- _GIVEN DATA_:
____

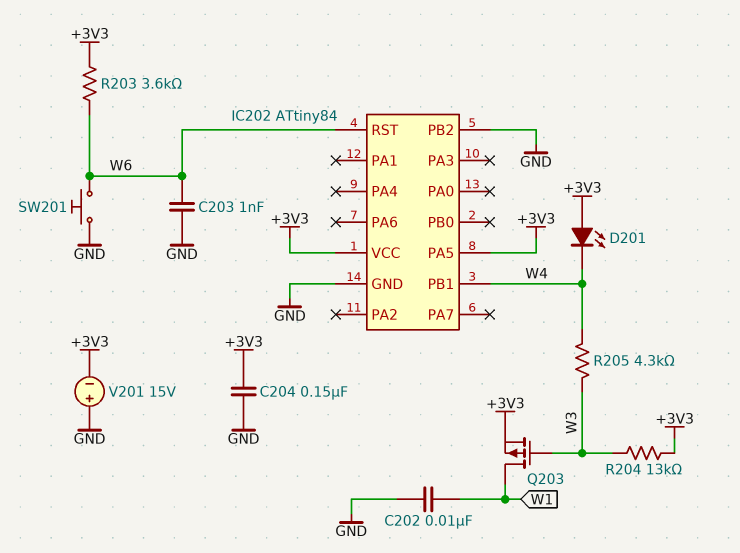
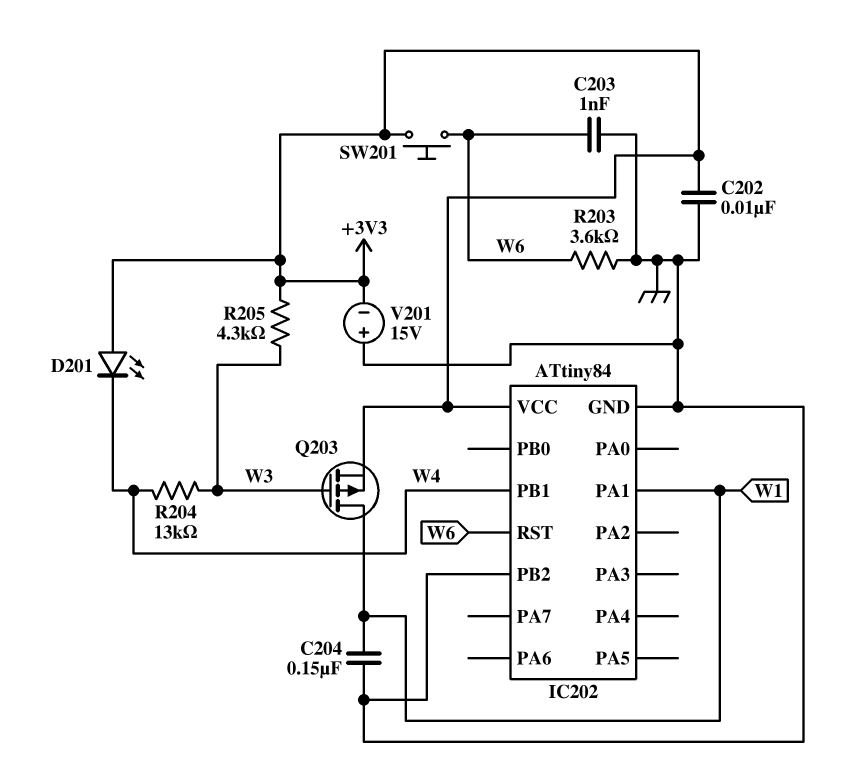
C202: 10nF (GND, W1) -> 10nF (+3V3, GND)
C204: 150nF (+3V3, GND) -> 150nF (GND, W1)
IC202 pin PA1: none -> W1
IC202 pin PA5: +3V3 -> none
R203: 3.6k (+3V3, W6) -> 3.6k (GND, W6)
R204: 13k (+3V3, W3) -> 13k (W3, W4)
R205: 4.3k (W3, W4) -> 4.3k (+3V3, W3)
SW201: button (GND, W6) -> button (+3V3, W6)

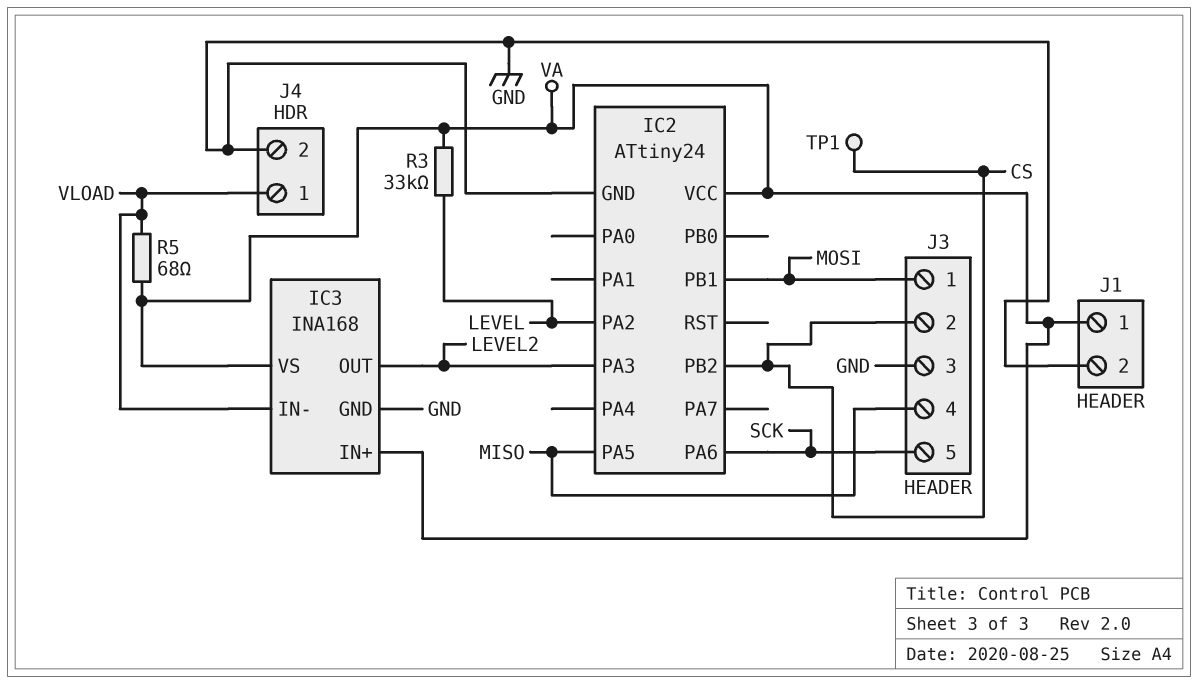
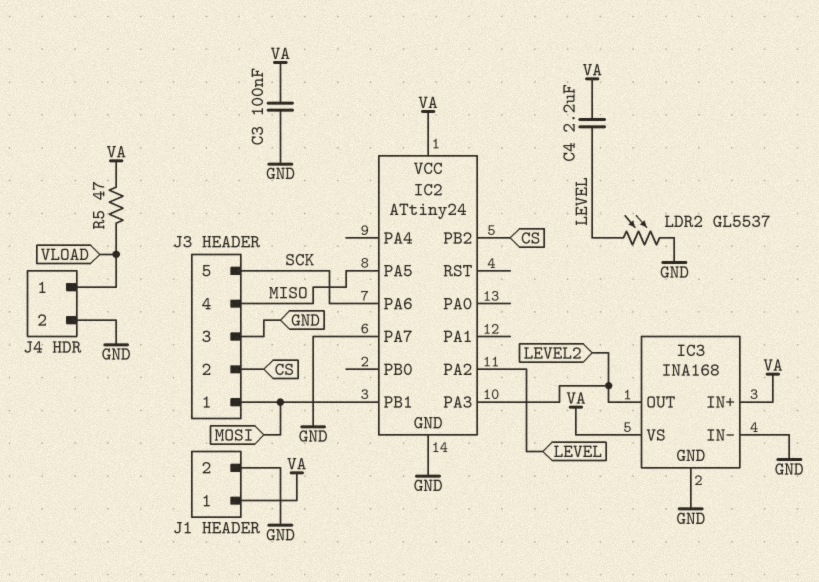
C3: none -> 100nF (GND, VA)
C4: none -> 2.2uF (LEVEL, VA)
IC2 pin PA7: none -> GND
IC3 pin IN-: VLOAD -> GND
LDR2: none -> GL5537 (GND, LEVEL)
R3: 33k (LEVEL, VA) -> none
R5: 68 (VA, VLOAD) -> 47 (VA, VLOAD)
TP1: test point (CS) -> none

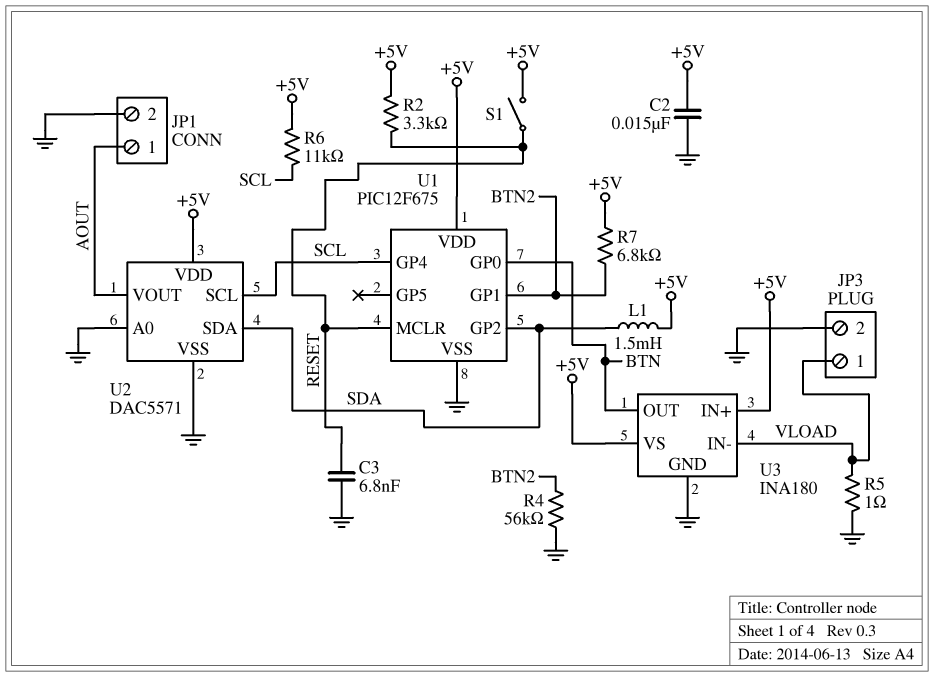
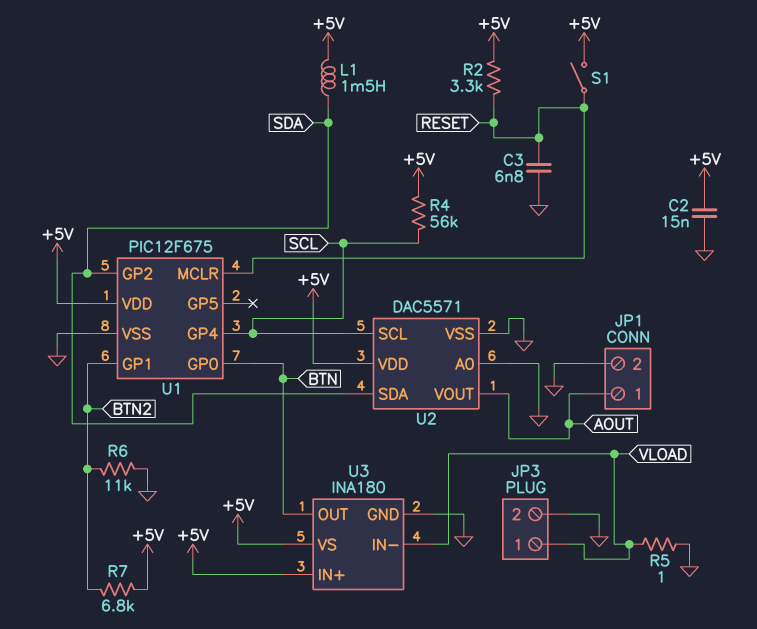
R4: 56k (BTN2, GND) -> 56k (+5V, SCL)
R6: 11k (+5V, SCL) -> 11k (BTN2, GND)

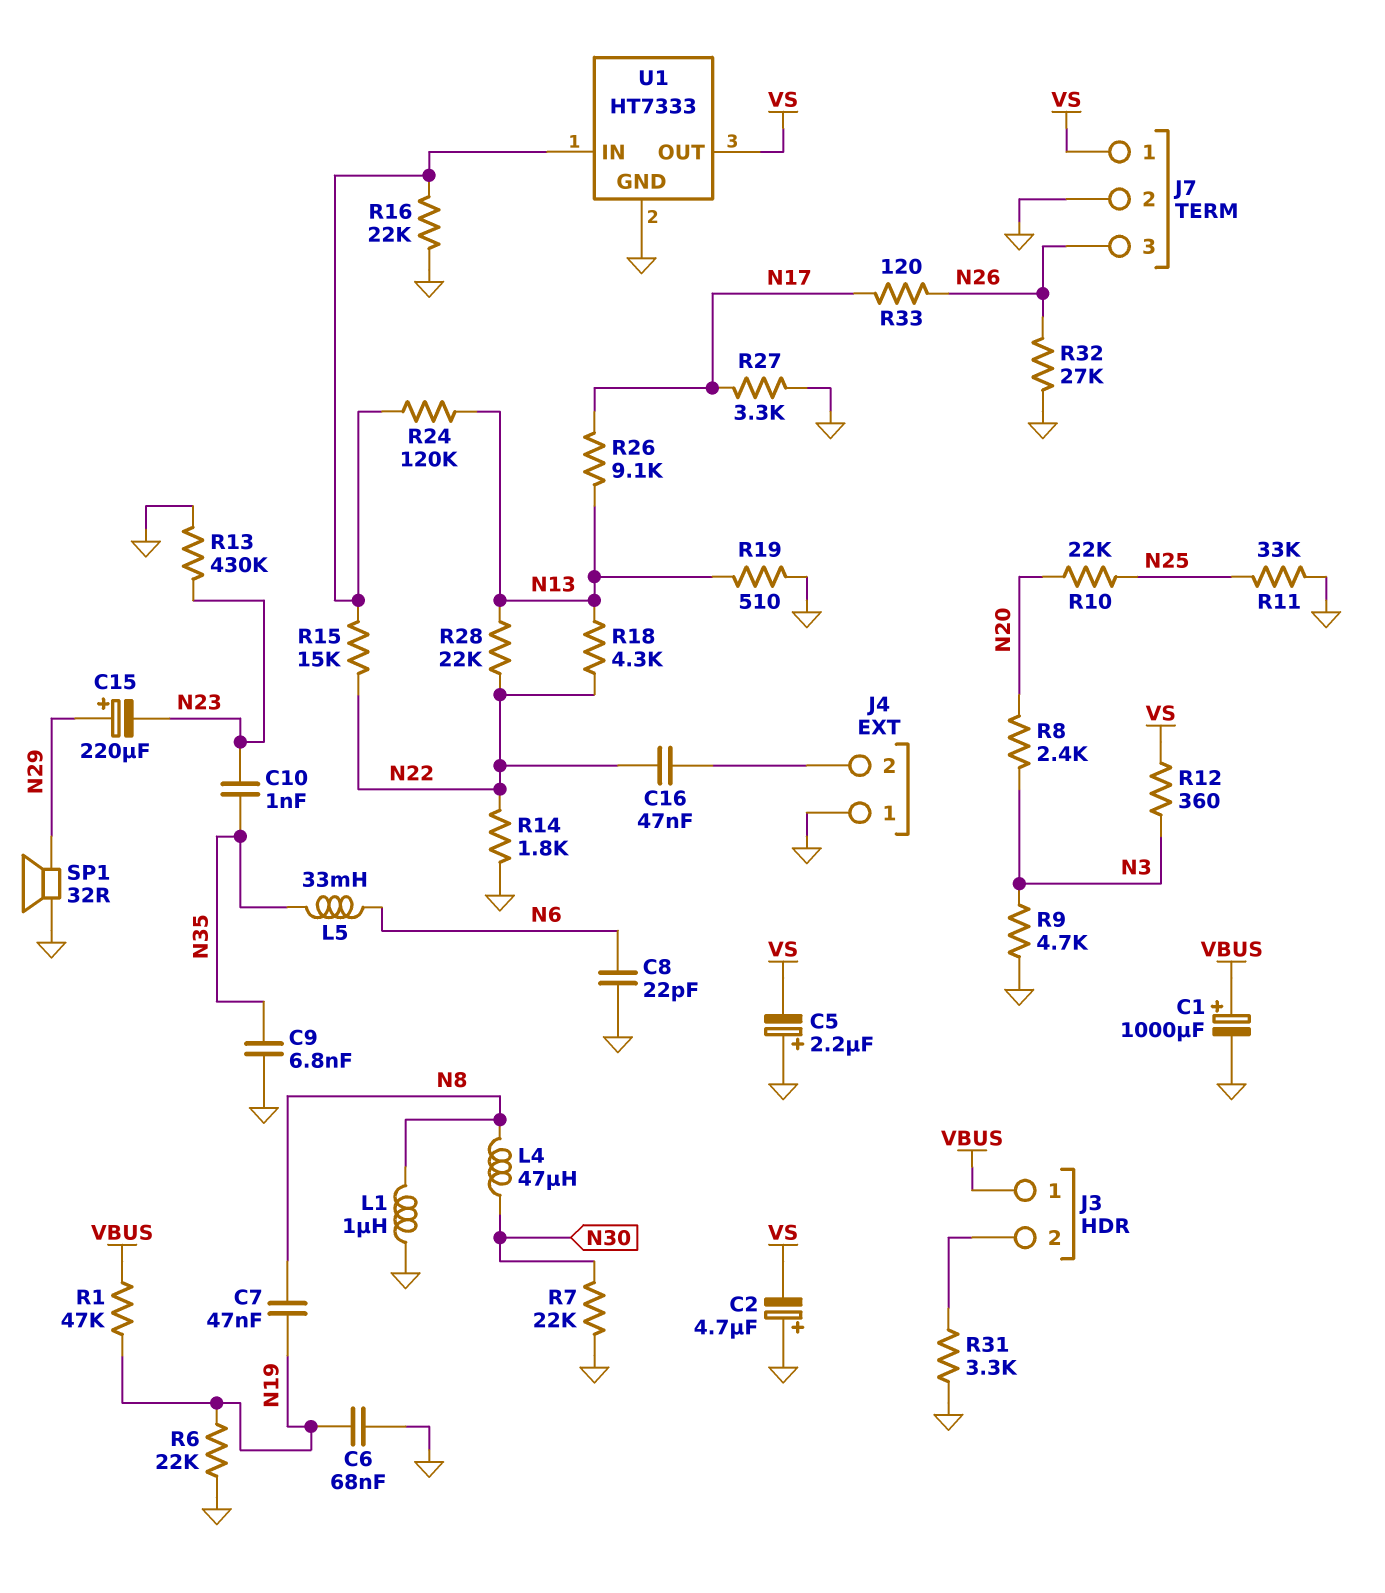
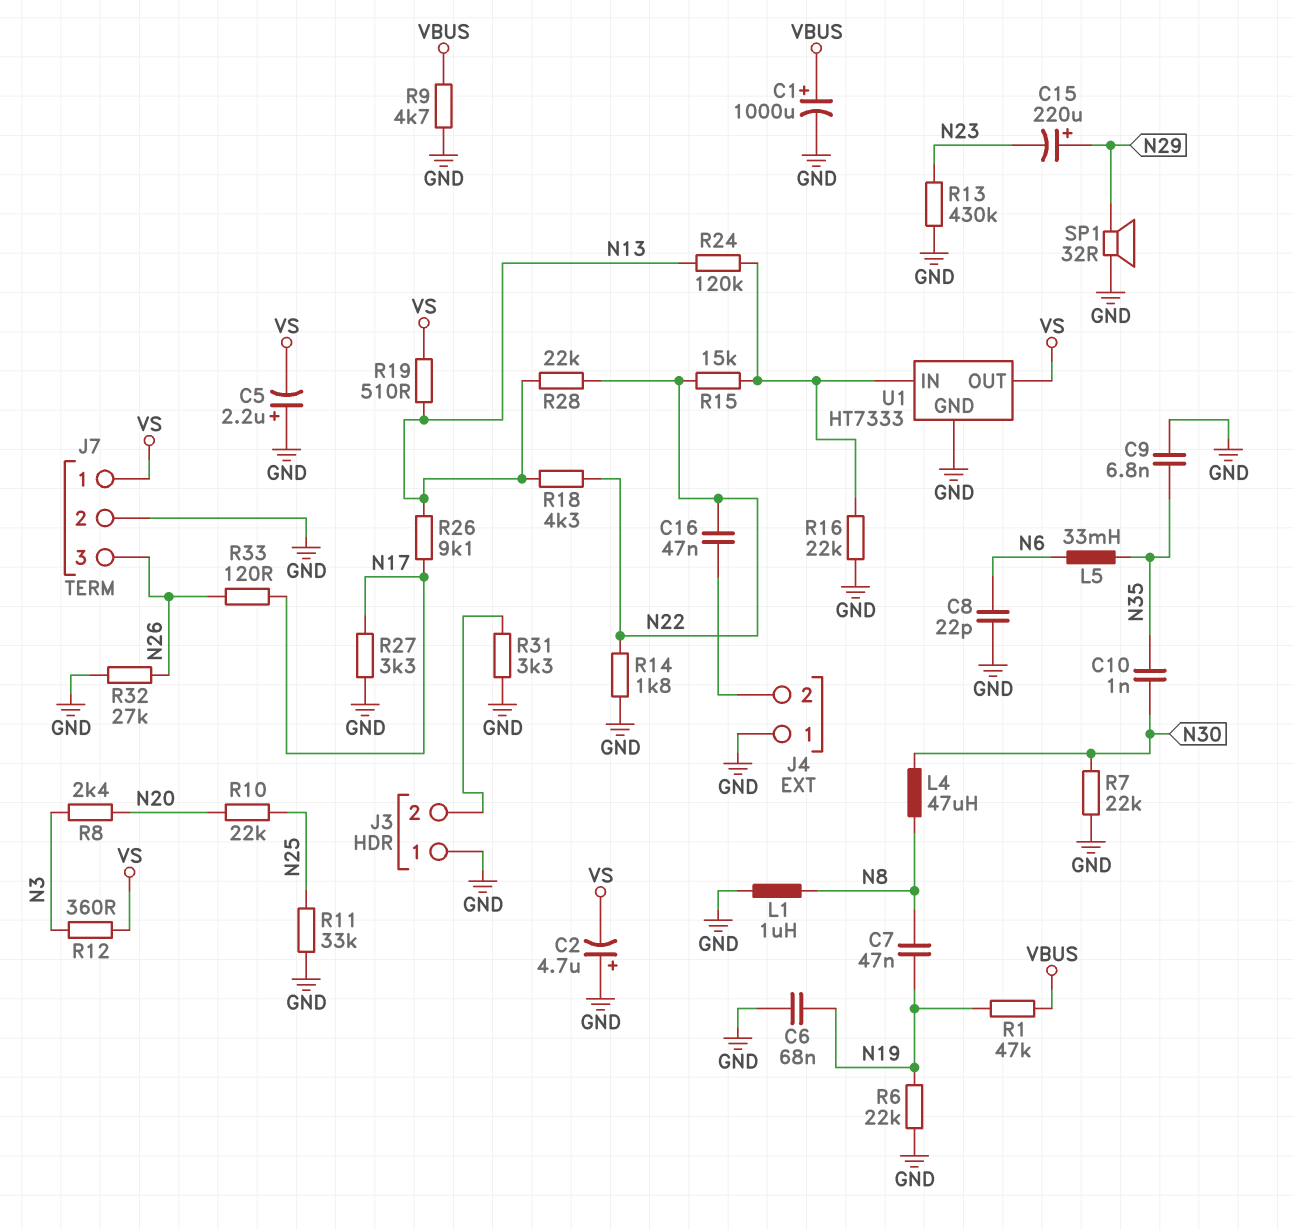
C10: 1nF (N23, N35) -> 1nF (N30, N35)
J3 pin 1: VBUS -> GND
R9: 4.7k (GND, N3) -> 4.7k (GND, VBUS)
R19: 510 (GND, N13) -> 510 (N13, VS)

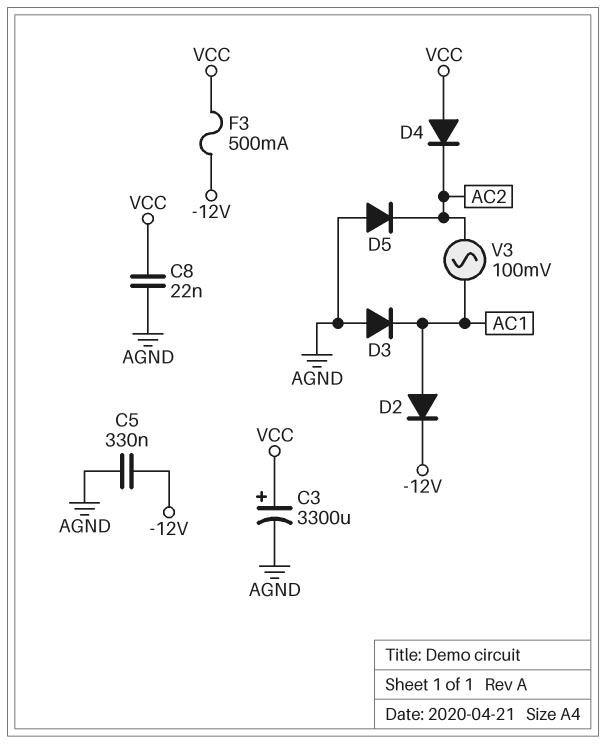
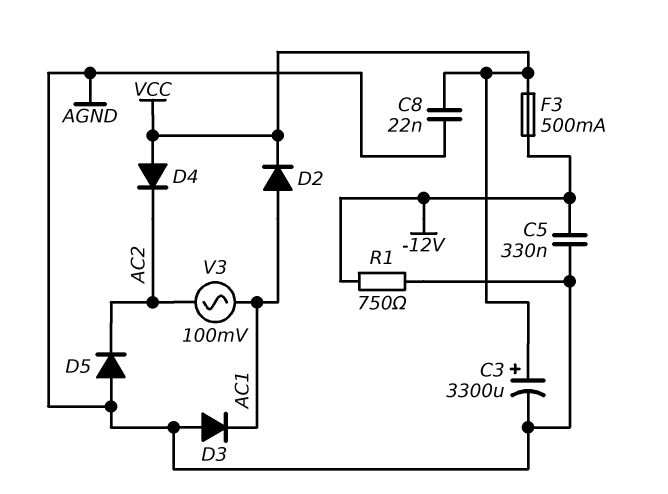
D2: diode (A AC1, K -12V) -> diode (A AC1, K VCC)
R1: none -> 750 (-12V, AGND)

____

- _TASK DETAILS_: Could you output the lines above exactly, with no pictures included?

- _EXERCISE RESPONSE_:
C202: 10nF (GND, W1) -> 10nF (+3V3, GND)
C204: 150nF (+3V3, GND) -> 150nF (GND, W1)
IC202 pin PA1: none -> W1
IC202 pin PA5: +3V3 -> none
R203: 3.6k (+3V3, W6) -> 3.6k (GND, W6)
R204: 13k (+3V3, W3) -> 13k (W3, W4)
R205: 4.3k (W3, W4) -> 4.3k (+3V3, W3)
SW201: button (GND, W6) -> button (+3V3, W6)

C3: none -> 100nF (GND, VA)
C4: none -> 2.2uF (LEVEL, VA)
IC2 pin PA7: none -> GND
IC3 pin IN-: VLOAD -> GND
LDR2: none -> GL5537 (GND, LEVEL)
R3: 33k (LEVEL, VA) -> none
R5: 68 (VA, VLOAD) -> 47 (VA, VLOAD)
TP1: test point (CS) -> none

R4: 56k (BTN2, GND) -> 56k (+5V, SCL)
R6: 11k (+5V, SCL) -> 11k (BTN2, GND)

C10: 1nF (N23, N35) -> 1nF (N30, N35)
J3 pin 1: VBUS -> GND
R9: 4.7k (GND, N3) -> 4.7k (GND, VBUS)
R19: 510 (GND, N13) -> 510 (N13, VS)

D2: diode (A AC1, K -12V) -> diode (A AC1, K VCC)
R1: none -> 750 (-12V, AGND)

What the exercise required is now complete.